→ **What the task requires**:
Starting at the line that contains "camera: 10 degrees left, 10 degrees down" and ending at the line that contains "(556, 87) = (357, 212): green", the lines below are to be given again exactly, with nothing added.

→ **Stored data**:
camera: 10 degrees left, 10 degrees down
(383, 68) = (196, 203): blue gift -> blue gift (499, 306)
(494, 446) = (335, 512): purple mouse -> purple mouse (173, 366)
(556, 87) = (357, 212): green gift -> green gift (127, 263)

==

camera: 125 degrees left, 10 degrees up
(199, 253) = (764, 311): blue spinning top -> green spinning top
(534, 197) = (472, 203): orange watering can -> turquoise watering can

--

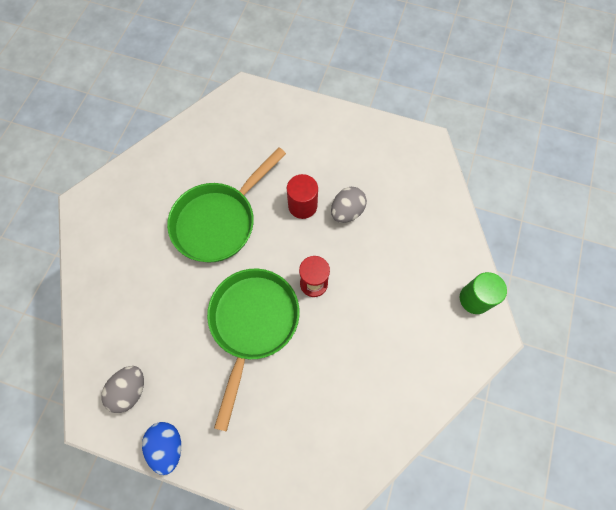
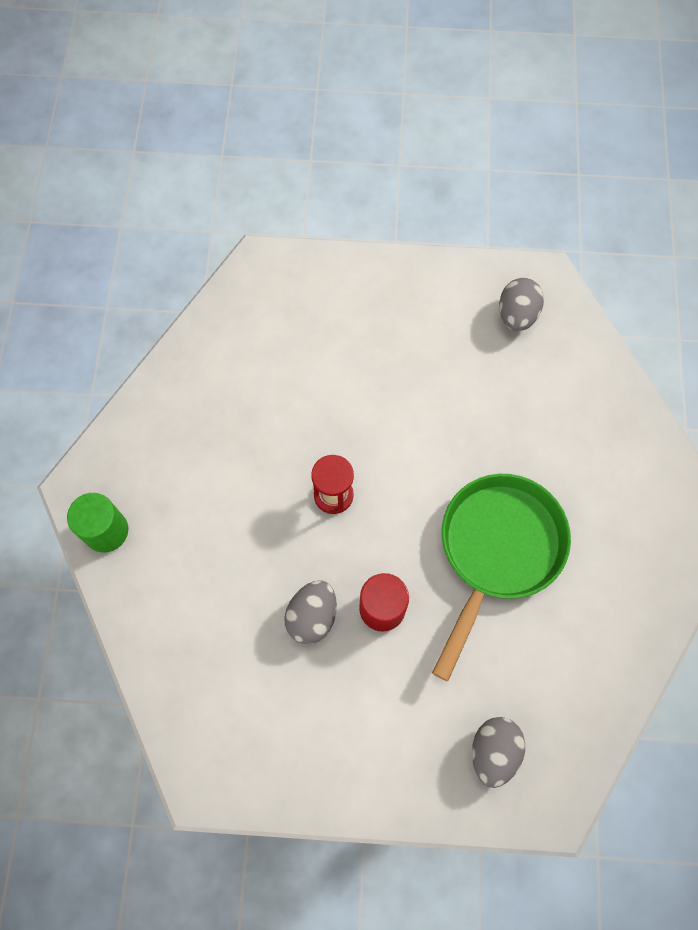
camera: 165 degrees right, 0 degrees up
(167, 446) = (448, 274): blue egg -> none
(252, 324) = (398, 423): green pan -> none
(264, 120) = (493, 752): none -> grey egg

→ **Answer box**:
camera: 10 degrees left, 10 degrees down
(383, 68) = (196, 203): blue gift -> blue gift (499, 306)
(494, 446) = (335, 512): purple mouse -> purple mouse (173, 366)
(556, 87) = (357, 212): green gift -> green gift (127, 263)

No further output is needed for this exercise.